-- ABOUT THIS TASK --
Set down every entry again word for word, please, but skip the pictures.

-- RECORDS FOR THIS TASK --
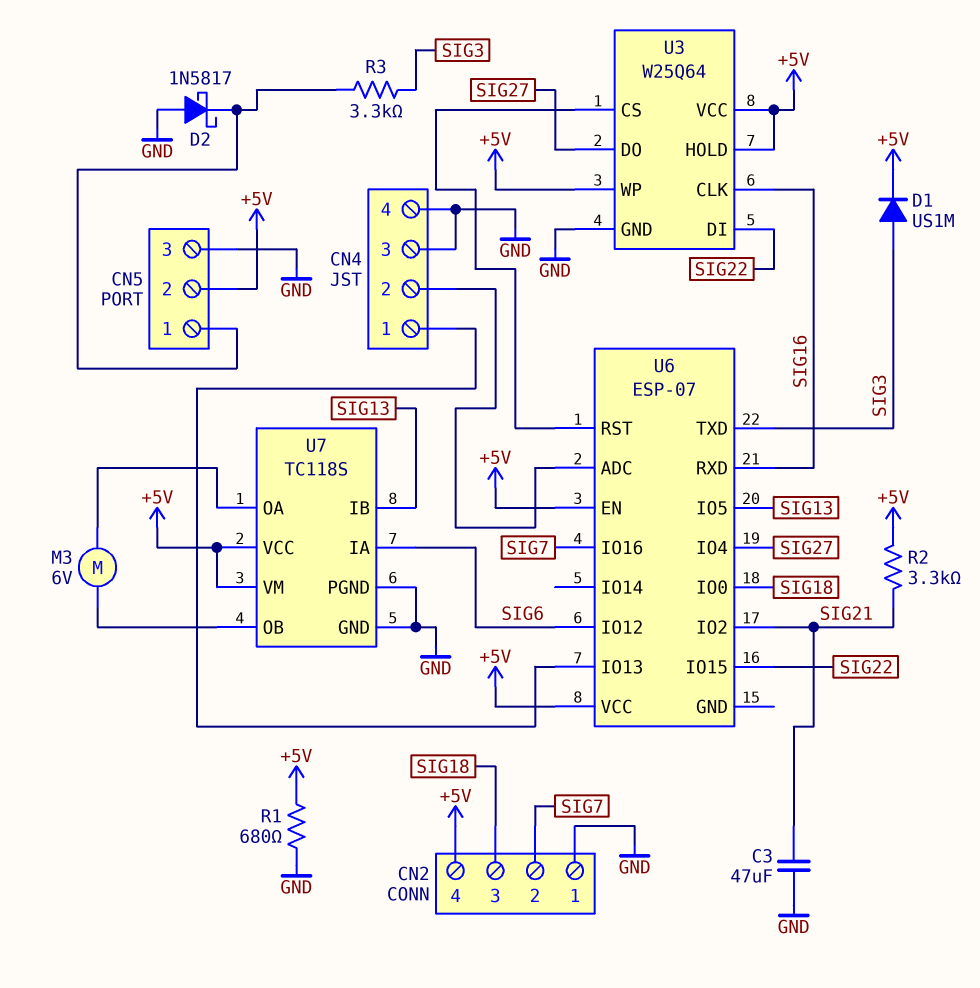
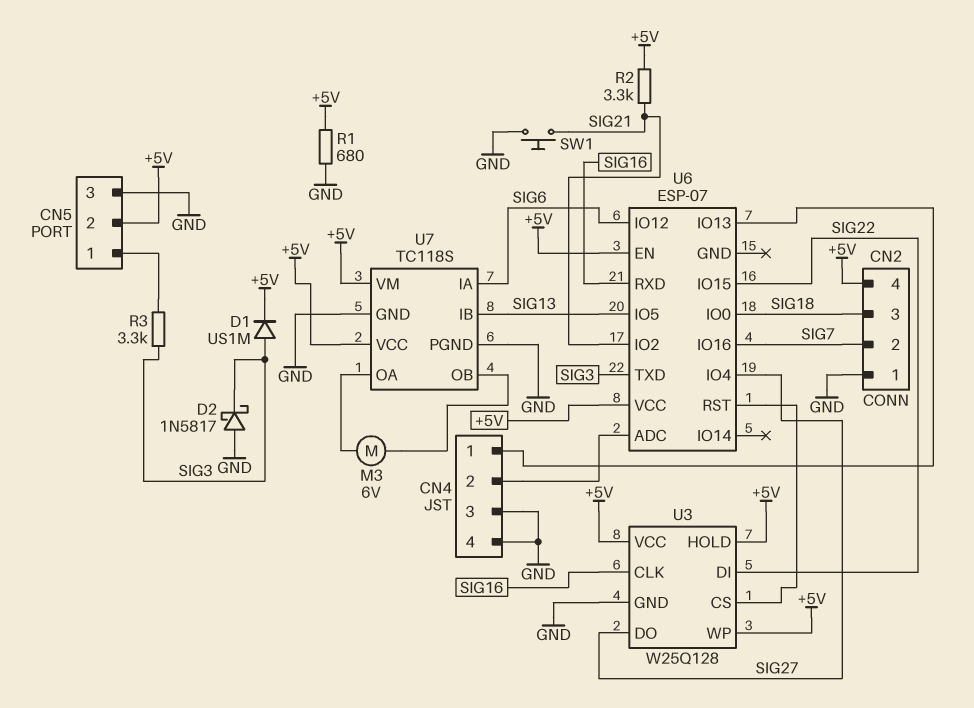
C3: 47uF (GND, SIG21) -> none
D2: schottky 1N5817 (A GND, K CN5/1) -> schottky 1N5817 (A GND, K SIG3)
SW1: none -> button (GND, SIG21)
U3: W25Q64 -> W25Q128

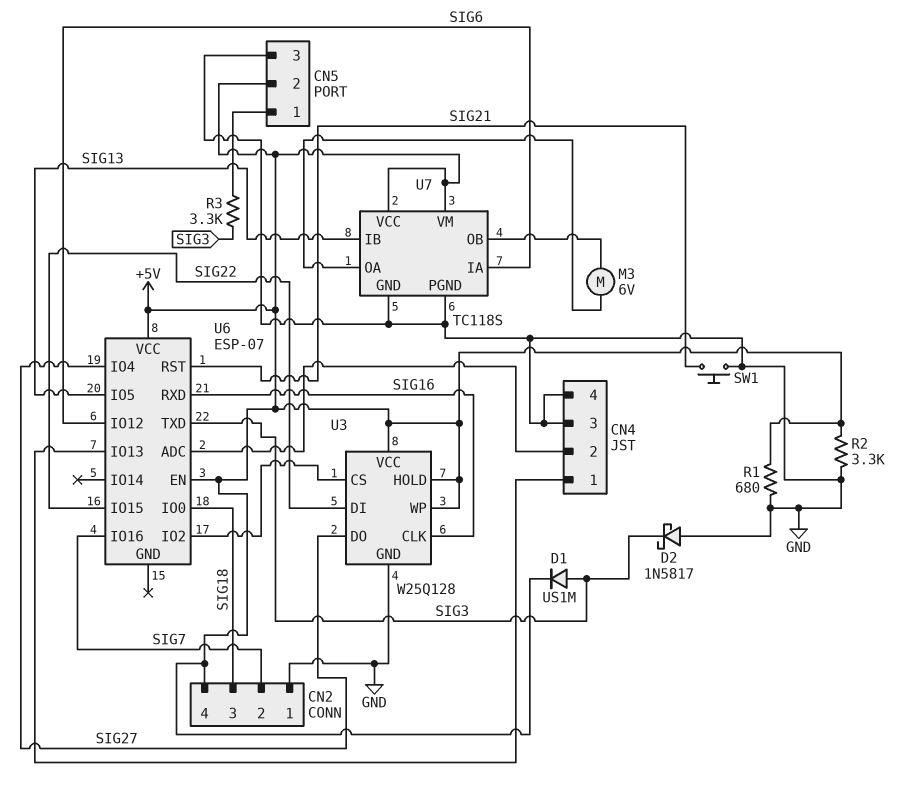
R2: 3.3k (+5V, SIG21) -> 3.3k (+5V, GND)
U6 pin IO2: SIG21 -> U3/CS
U6 pin RST: U3/CS -> SIG21

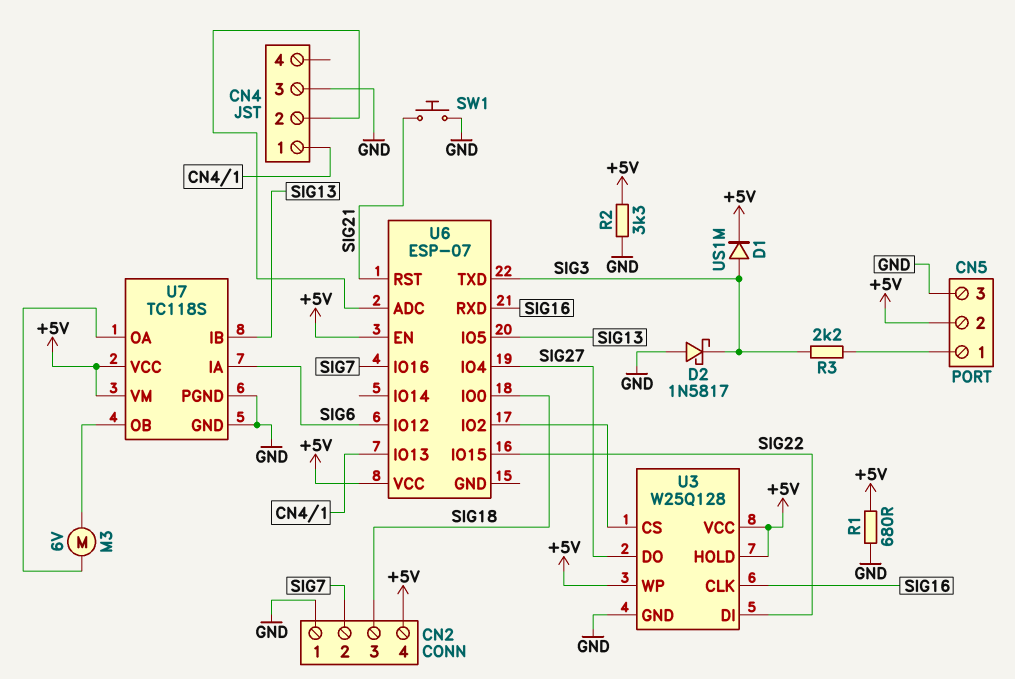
CN4 pin 4: GND -> none
R3: 3.3k (CN5/1, SIG3) -> 2.2k (CN5/1, SIG3)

-- EXERCISE OUTPUT --
C3: 47uF (GND, SIG21) -> none
D2: schottky 1N5817 (A GND, K CN5/1) -> schottky 1N5817 (A GND, K SIG3)
SW1: none -> button (GND, SIG21)
U3: W25Q64 -> W25Q128

R2: 3.3k (+5V, SIG21) -> 3.3k (+5V, GND)
U6 pin IO2: SIG21 -> U3/CS
U6 pin RST: U3/CS -> SIG21

CN4 pin 4: GND -> none
R3: 3.3k (CN5/1, SIG3) -> 2.2k (CN5/1, SIG3)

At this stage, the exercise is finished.